• _REQUIREMENT_:
Search the records for the string "pink". Copy each line where it occurs.

• _TASK MATERIAL_:

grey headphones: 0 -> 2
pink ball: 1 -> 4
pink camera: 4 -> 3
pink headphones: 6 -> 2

---

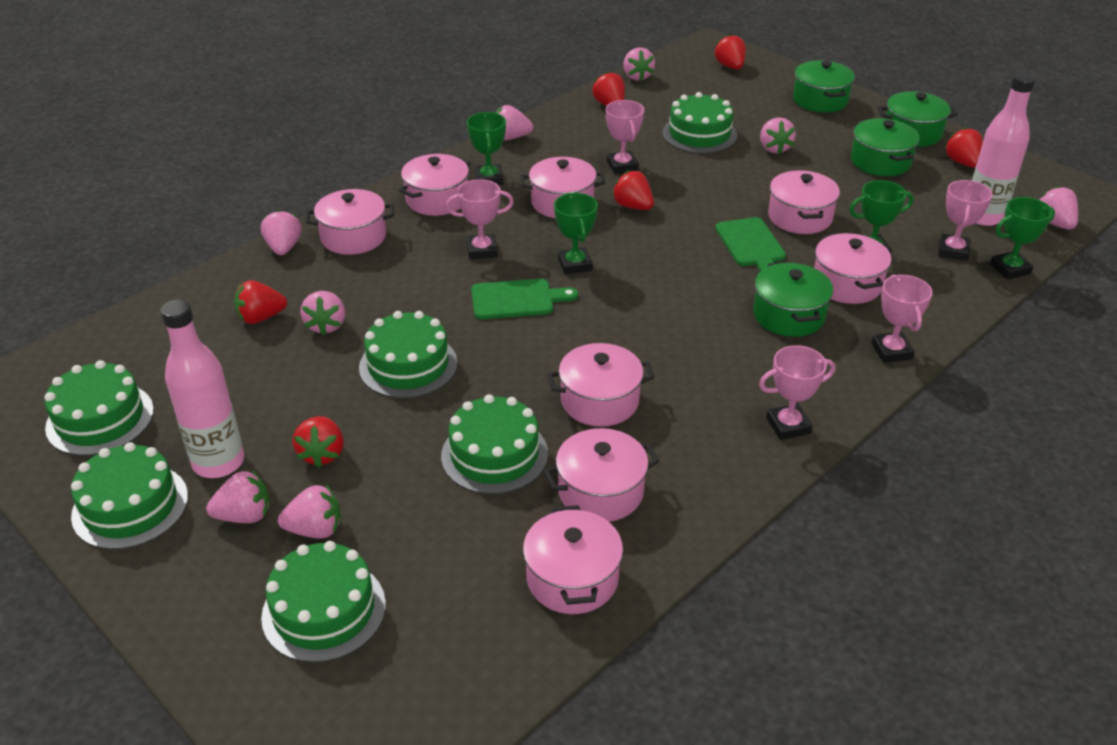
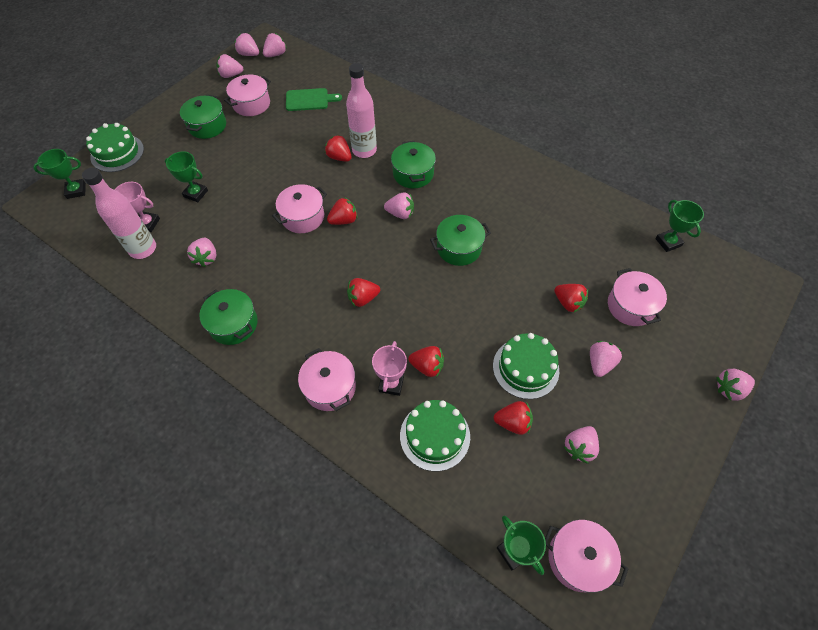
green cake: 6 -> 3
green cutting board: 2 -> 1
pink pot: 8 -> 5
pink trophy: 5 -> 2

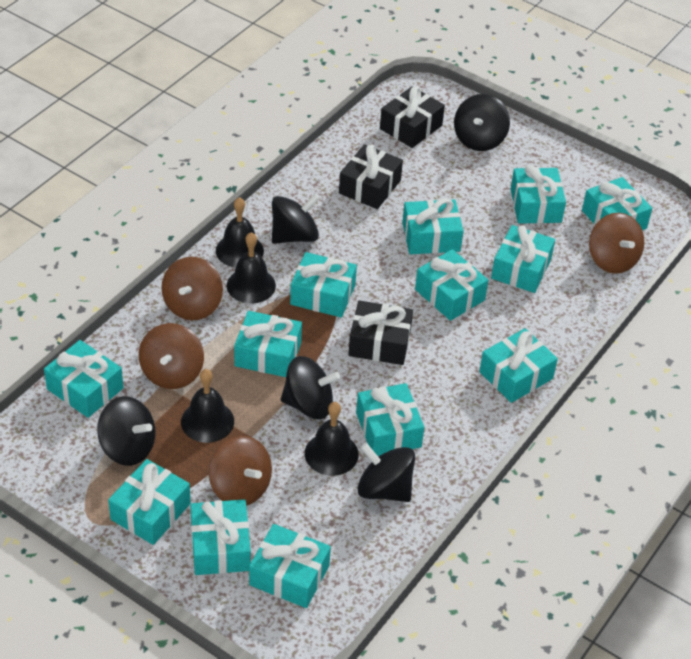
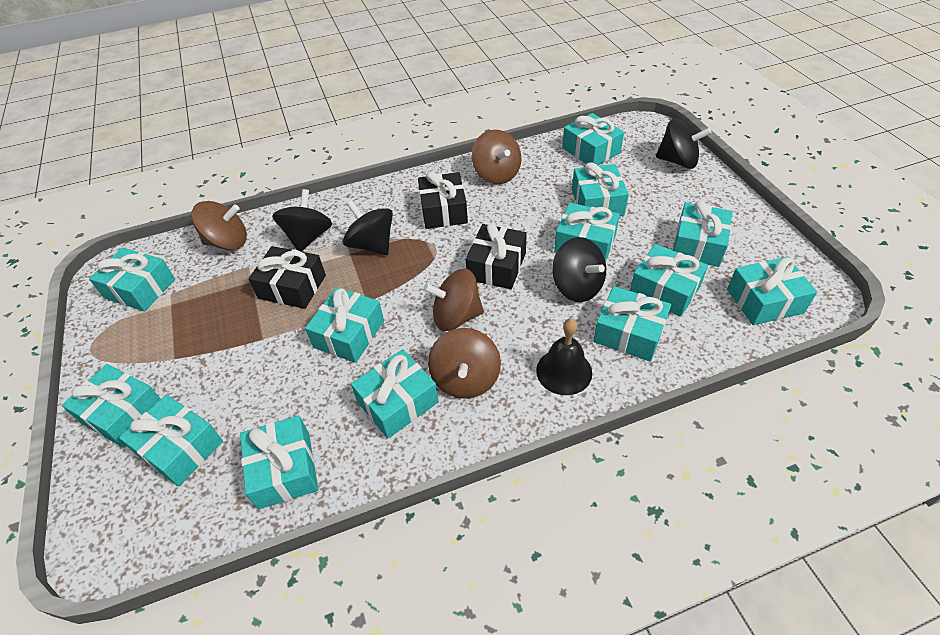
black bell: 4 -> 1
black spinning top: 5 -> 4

• _TASK OUTPUT_:
pink ball: 1 -> 4
pink camera: 4 -> 3
pink headphones: 6 -> 2
pink pot: 8 -> 5
pink trophy: 5 -> 2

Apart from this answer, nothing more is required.